MATERIAL PROVIDED ▸
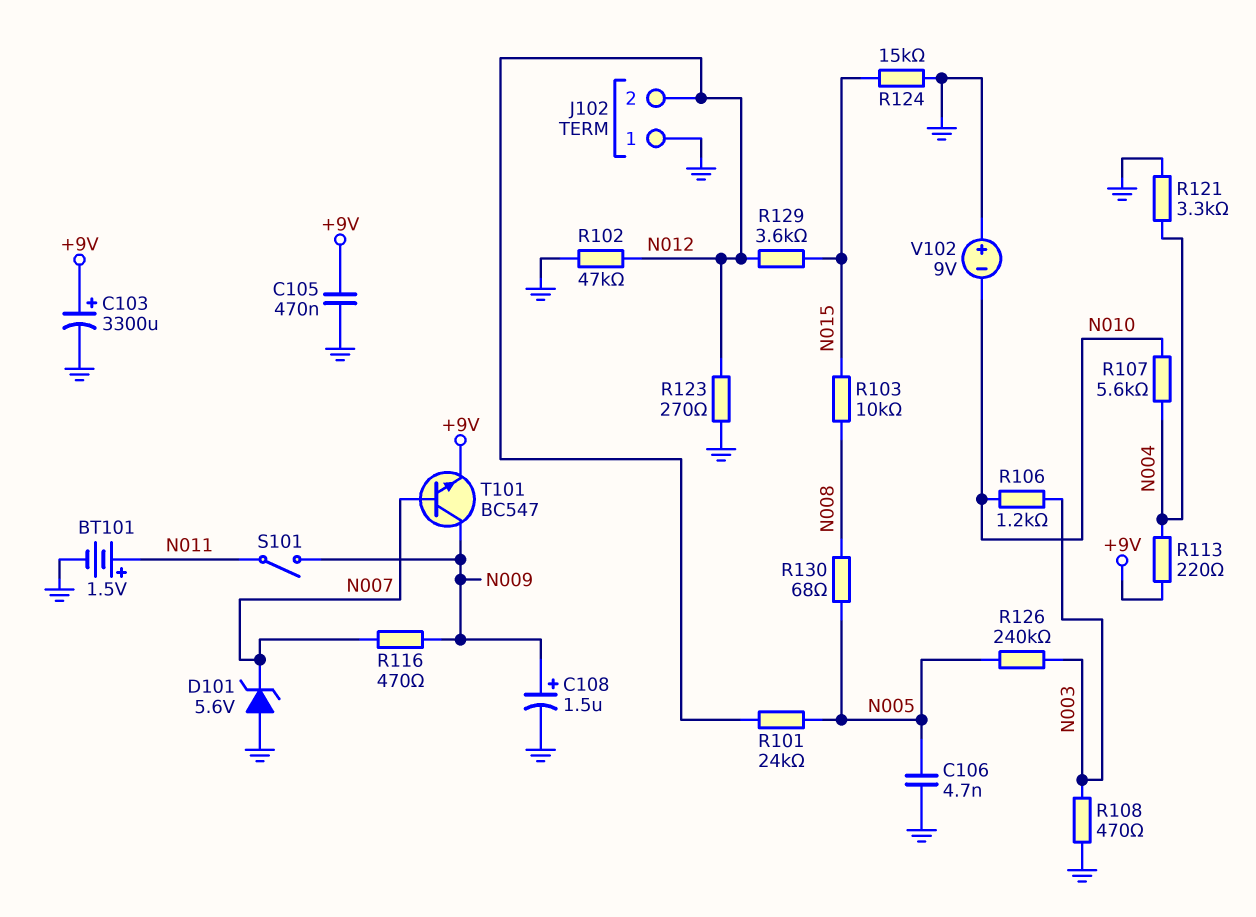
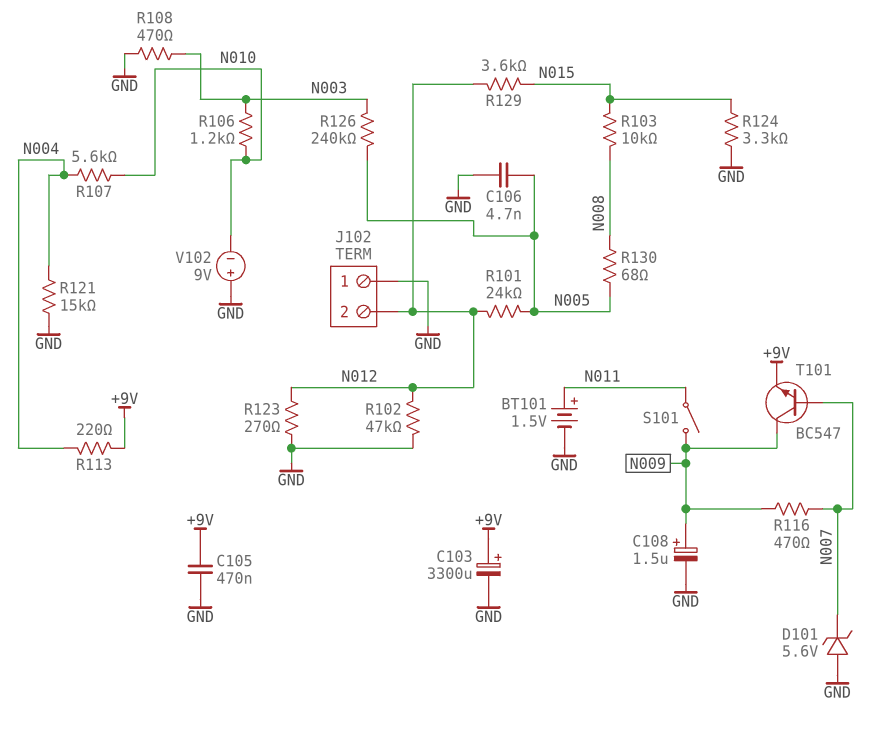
R121: 3.3k (GND, N004) -> 15k (GND, N004)
R124: 15k (GND, N015) -> 3.3k (GND, N015)

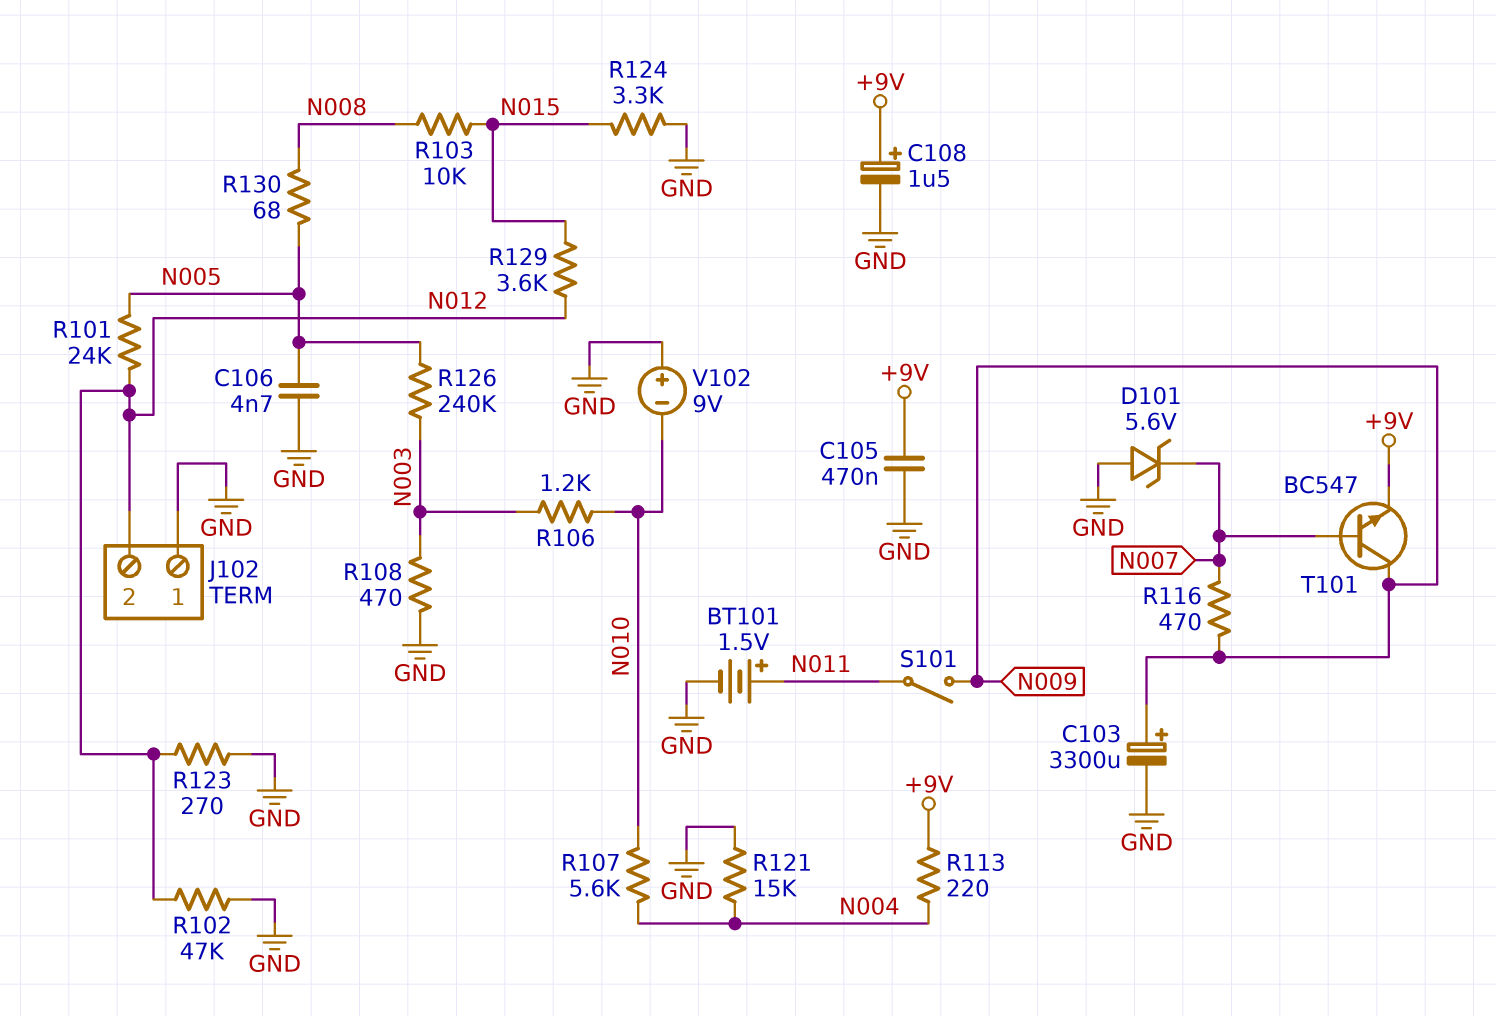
C103: 3300uF (plus +9V, minus GND) -> 3300uF (plus N009, minus GND)
C108: 1.5uF (plus N009, minus GND) -> 1.5uF (plus +9V, minus GND)

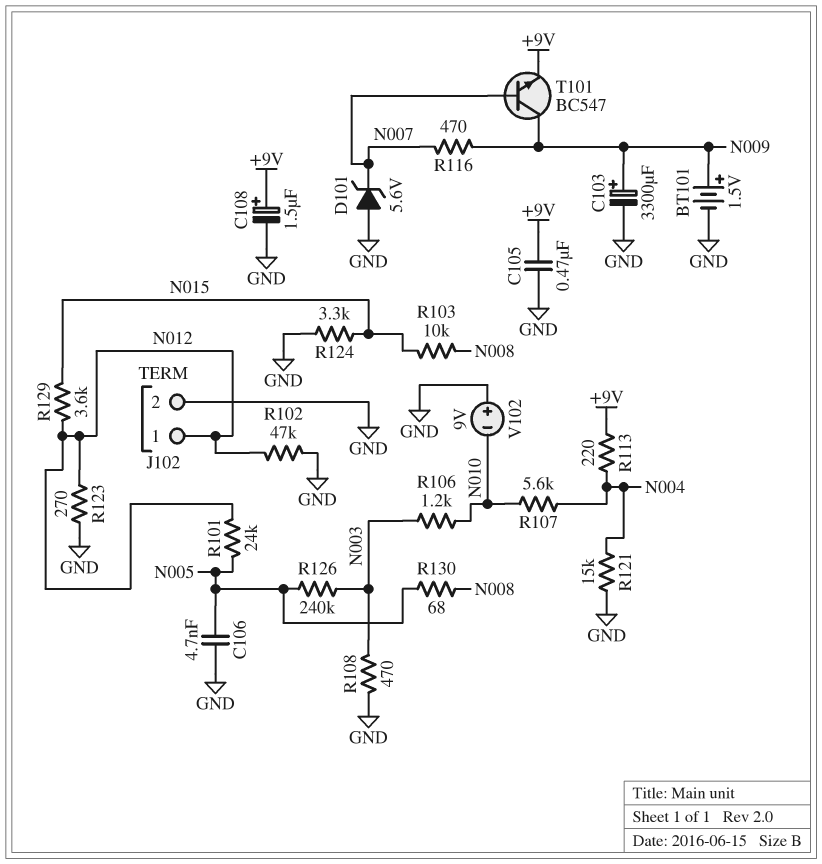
BT101: 1.5V (plus N011, minus GND) -> 1.5V (plus N009, minus GND)
J102 pin 1: GND -> N012
J102 pin 2: N012 -> GND
S101: switch (N009, N011) -> none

EXERCISE DIRECTIONS ▸ Find the line that contains "R124: 15k (GND, N015) -> 3.3k (GND, N015)". Reproduce it and every later line of the records exactly, minus the pictures.

ANSWER TO THE PROBLEM ▸
R124: 15k (GND, N015) -> 3.3k (GND, N015)

C103: 3300uF (plus +9V, minus GND) -> 3300uF (plus N009, minus GND)
C108: 1.5uF (plus N009, minus GND) -> 1.5uF (plus +9V, minus GND)

BT101: 1.5V (plus N011, minus GND) -> 1.5V (plus N009, minus GND)
J102 pin 1: GND -> N012
J102 pin 2: N012 -> GND
S101: switch (N009, N011) -> none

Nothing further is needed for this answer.